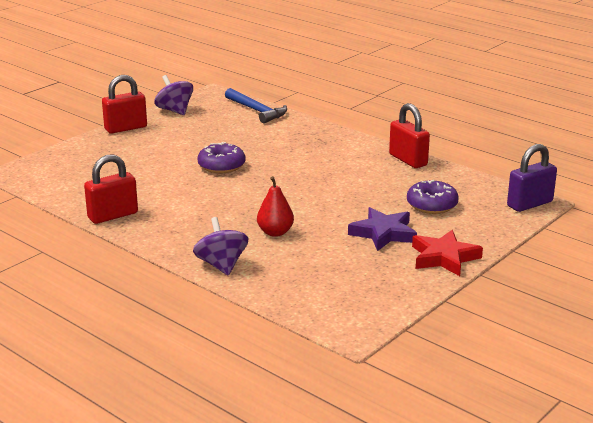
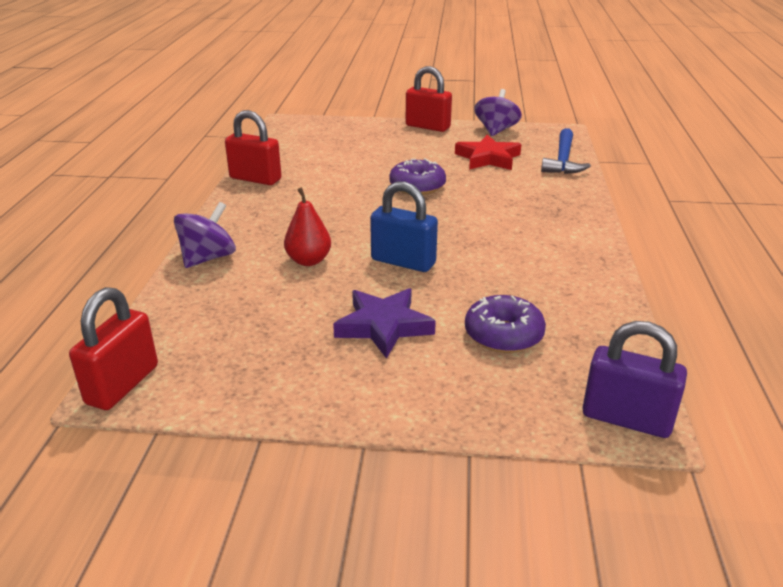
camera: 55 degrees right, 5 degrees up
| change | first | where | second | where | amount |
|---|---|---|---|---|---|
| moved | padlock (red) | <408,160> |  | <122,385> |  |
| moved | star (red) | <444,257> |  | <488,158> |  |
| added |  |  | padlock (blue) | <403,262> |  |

= = = = =

EXERCISE AIM: Go through the lines of the material, counting those with the word "moved"; afterward give only the total.

RESULT FOR THIS TASK: 2